START Source material

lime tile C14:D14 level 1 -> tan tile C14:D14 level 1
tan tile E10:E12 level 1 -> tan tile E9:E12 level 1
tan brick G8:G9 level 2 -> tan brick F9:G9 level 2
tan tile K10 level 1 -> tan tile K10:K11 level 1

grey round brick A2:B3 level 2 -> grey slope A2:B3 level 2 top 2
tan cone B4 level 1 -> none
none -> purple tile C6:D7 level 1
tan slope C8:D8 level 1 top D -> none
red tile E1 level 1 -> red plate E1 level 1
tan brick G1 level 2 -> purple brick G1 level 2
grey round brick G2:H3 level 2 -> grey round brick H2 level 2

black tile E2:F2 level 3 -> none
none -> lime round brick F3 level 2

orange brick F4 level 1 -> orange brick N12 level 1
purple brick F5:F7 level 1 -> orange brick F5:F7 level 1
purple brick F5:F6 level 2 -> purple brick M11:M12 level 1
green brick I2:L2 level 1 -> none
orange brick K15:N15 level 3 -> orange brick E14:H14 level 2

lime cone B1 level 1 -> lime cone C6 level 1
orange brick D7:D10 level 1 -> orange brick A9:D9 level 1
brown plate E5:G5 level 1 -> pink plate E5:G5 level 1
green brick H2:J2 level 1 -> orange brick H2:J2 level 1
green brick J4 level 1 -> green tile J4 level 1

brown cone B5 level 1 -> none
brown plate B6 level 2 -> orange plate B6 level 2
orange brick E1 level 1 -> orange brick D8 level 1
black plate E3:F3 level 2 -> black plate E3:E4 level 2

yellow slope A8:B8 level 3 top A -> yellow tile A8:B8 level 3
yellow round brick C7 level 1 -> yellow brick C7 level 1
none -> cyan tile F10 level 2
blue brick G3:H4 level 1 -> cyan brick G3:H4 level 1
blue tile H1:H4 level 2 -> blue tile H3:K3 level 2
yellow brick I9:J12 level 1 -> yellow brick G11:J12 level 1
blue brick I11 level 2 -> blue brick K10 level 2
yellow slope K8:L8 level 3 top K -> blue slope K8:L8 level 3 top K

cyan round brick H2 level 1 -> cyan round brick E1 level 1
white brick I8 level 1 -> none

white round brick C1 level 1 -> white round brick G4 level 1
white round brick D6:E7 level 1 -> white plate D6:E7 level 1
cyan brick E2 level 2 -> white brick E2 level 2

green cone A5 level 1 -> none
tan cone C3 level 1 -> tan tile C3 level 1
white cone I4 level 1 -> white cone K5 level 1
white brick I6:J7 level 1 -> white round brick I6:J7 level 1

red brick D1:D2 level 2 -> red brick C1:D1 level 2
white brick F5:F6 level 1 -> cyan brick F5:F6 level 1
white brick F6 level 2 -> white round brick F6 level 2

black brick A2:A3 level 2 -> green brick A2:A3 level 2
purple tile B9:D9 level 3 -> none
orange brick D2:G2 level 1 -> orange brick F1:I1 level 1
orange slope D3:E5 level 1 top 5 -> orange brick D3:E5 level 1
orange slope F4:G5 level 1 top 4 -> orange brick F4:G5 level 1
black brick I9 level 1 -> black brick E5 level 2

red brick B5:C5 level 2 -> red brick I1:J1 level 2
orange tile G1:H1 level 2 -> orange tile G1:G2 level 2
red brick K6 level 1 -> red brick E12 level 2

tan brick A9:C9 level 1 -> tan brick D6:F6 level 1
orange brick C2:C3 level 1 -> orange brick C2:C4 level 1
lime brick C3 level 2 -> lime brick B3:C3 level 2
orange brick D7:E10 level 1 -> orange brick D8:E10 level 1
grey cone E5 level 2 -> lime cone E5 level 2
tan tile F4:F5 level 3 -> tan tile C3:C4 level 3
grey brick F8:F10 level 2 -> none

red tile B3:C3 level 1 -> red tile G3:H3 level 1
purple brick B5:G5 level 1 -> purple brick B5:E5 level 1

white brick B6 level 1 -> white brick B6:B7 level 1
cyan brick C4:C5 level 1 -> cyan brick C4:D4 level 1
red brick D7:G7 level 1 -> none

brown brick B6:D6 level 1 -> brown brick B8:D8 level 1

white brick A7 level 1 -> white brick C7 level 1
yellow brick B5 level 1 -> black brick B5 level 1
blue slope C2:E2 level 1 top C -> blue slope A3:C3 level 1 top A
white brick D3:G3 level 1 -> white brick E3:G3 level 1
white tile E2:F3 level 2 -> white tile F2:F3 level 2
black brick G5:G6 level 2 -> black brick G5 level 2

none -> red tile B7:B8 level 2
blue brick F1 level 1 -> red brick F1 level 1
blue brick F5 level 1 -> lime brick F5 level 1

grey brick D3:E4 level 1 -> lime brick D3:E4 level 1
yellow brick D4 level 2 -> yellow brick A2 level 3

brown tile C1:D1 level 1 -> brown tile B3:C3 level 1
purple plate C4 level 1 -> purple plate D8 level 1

END Source material

The problem — Lines holding the word "plate" are the answer; copy every one from the records above.

Response area —
red tile E1 level 1 -> red plate E1 level 1
brown plate E5:G5 level 1 -> pink plate E5:G5 level 1
brown plate B6 level 2 -> orange plate B6 level 2
black plate E3:F3 level 2 -> black plate E3:E4 level 2
white round brick D6:E7 level 1 -> white plate D6:E7 level 1
purple plate C4 level 1 -> purple plate D8 level 1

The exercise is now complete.